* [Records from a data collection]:
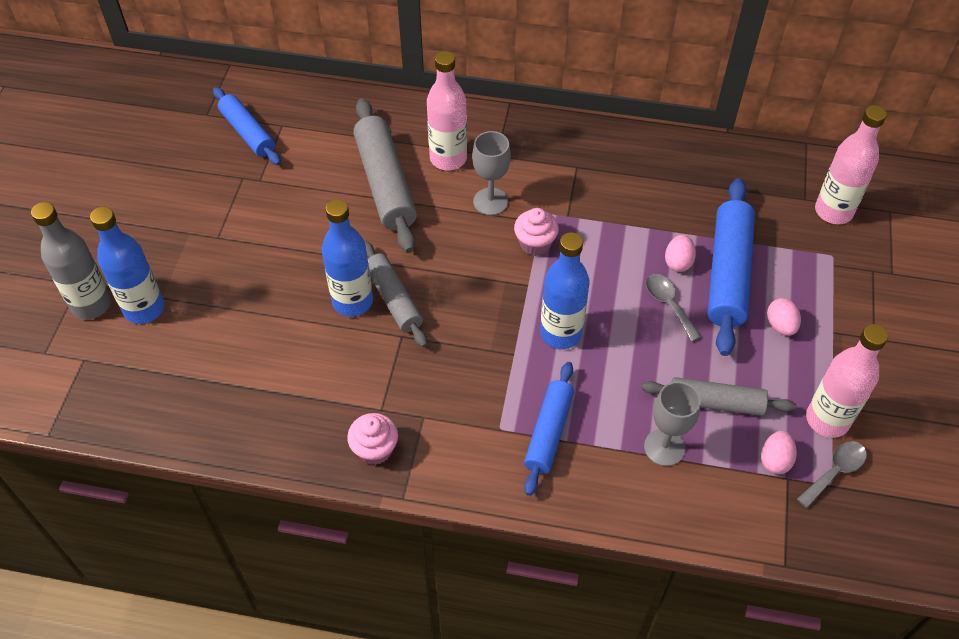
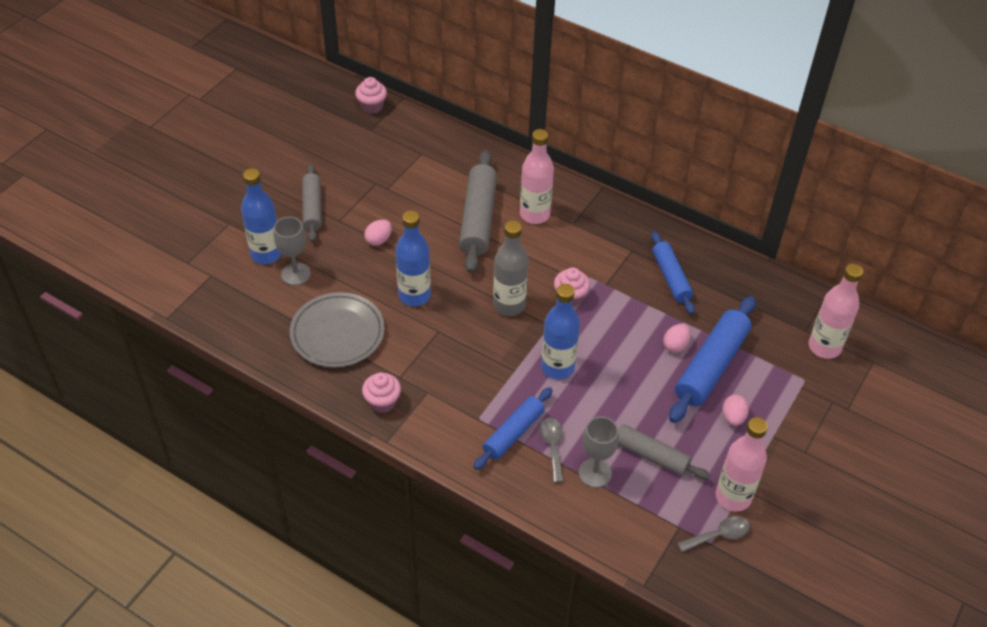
camera: 20 degrees right, 5 degrees down
(92, 304) = (232, 240): grey bottle -> grey bottle (509, 305)
(196, 86) = (372, 106): none -> pink cupcake
(248, 133) = (394, 152): blue rolling pin -> blue rolling pin (671, 278)
(280, 381) = (337, 333): none -> grey plate
(394, 299) = (445, 303): grey rolling pin -> grey rolling pin (312, 208)
(490, 201) = (551, 256): grey goblet -> grey goblet (296, 274)
(668, 304) = (651, 373): grey spoon -> grey spoon (552, 446)
(775, 460) = (675, 511): pink egg -> pink egg (378, 240)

* [Exercise brief]: After locating the line that holds "(92, 304) = (232, 240): grey", print it and each line after it through the end of the data, exactly as it stands.

* [Task response]:
(92, 304) = (232, 240): grey bottle -> grey bottle (509, 305)
(196, 86) = (372, 106): none -> pink cupcake
(248, 133) = (394, 152): blue rolling pin -> blue rolling pin (671, 278)
(280, 381) = (337, 333): none -> grey plate
(394, 299) = (445, 303): grey rolling pin -> grey rolling pin (312, 208)
(490, 201) = (551, 256): grey goblet -> grey goblet (296, 274)
(668, 304) = (651, 373): grey spoon -> grey spoon (552, 446)
(775, 460) = (675, 511): pink egg -> pink egg (378, 240)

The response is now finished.